» Dataset entries

☆ ☆ ☆ ☆ ☆ ☆ ☆

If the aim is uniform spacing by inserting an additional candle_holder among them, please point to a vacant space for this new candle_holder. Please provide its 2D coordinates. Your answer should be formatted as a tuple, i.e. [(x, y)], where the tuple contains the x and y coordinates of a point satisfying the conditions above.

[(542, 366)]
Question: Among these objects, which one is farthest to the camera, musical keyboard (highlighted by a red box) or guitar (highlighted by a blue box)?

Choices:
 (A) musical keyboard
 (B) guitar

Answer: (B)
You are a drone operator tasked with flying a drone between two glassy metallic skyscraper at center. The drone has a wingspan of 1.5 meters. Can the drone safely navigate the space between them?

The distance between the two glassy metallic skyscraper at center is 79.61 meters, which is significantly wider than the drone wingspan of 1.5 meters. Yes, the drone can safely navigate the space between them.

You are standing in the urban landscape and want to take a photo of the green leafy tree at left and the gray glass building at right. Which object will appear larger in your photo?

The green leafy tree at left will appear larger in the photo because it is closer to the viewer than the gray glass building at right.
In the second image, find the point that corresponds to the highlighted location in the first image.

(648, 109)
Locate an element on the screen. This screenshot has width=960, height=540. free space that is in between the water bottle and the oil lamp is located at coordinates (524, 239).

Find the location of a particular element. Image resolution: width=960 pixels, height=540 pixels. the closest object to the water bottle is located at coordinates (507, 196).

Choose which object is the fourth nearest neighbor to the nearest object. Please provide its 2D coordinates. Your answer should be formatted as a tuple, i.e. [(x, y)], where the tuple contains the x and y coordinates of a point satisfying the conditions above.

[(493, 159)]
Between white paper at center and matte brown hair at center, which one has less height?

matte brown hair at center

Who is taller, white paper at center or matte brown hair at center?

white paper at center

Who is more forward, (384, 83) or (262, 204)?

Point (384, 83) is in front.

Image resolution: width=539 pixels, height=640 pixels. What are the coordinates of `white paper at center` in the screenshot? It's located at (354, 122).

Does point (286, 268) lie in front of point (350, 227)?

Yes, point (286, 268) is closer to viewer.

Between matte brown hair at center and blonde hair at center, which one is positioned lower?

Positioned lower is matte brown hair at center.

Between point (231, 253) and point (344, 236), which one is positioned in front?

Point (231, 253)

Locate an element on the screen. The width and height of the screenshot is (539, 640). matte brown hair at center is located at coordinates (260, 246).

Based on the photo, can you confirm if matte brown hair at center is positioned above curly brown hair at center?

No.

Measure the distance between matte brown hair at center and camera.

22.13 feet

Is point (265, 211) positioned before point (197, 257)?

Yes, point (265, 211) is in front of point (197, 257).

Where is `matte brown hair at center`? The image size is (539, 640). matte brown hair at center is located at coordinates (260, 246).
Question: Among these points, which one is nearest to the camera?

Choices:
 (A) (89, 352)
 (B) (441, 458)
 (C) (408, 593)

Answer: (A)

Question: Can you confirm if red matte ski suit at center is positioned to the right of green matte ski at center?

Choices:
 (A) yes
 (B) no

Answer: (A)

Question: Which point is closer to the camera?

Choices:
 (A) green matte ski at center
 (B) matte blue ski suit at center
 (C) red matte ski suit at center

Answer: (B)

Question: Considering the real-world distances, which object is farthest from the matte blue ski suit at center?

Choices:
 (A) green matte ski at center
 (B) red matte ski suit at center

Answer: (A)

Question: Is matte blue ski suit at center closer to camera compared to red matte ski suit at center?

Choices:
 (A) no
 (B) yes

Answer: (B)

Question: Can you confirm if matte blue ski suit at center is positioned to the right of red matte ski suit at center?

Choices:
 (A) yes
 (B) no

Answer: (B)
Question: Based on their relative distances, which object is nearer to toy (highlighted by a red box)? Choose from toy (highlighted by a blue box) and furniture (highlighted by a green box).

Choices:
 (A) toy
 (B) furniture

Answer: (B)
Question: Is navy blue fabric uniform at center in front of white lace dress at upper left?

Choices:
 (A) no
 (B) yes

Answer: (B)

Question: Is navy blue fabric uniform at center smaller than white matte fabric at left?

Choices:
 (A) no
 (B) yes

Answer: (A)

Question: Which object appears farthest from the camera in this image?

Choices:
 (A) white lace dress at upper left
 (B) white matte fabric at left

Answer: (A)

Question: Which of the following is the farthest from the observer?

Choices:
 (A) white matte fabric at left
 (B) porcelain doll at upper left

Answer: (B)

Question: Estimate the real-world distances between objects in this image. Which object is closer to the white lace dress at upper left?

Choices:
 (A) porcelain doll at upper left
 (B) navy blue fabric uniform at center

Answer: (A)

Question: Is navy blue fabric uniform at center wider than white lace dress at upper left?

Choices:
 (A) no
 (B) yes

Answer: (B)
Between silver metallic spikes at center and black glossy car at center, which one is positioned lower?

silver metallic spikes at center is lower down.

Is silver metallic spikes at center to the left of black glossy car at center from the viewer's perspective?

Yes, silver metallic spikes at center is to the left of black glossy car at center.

☆ ☆ ☆ ☆ ☆ ☆ ☆

» What you have to do
Repeat the lines verbatim, covering the stretch from the line containing "[(542, 366)]" through the line containing "The distance between the".

» Exercise solution
[(542, 366)]
Question: Among these objects, which one is farthest to the camera, musical keyboard (highlighted by a red box) or guitar (highlighted by a blue box)?

Choices:
 (A) musical keyboard
 (B) guitar

Answer: (B)
You are a drone operator tasked with flying a drone between two glassy metallic skyscraper at center. The drone has a wingspan of 1.5 meters. Can the drone safely navigate the space between them?

The distance between the two glassy metallic skyscraper at center is 79.61 meters, which is significantly wider than the drone wingspan of 1.5 meters. Yes, the drone can safely navigate the space between them.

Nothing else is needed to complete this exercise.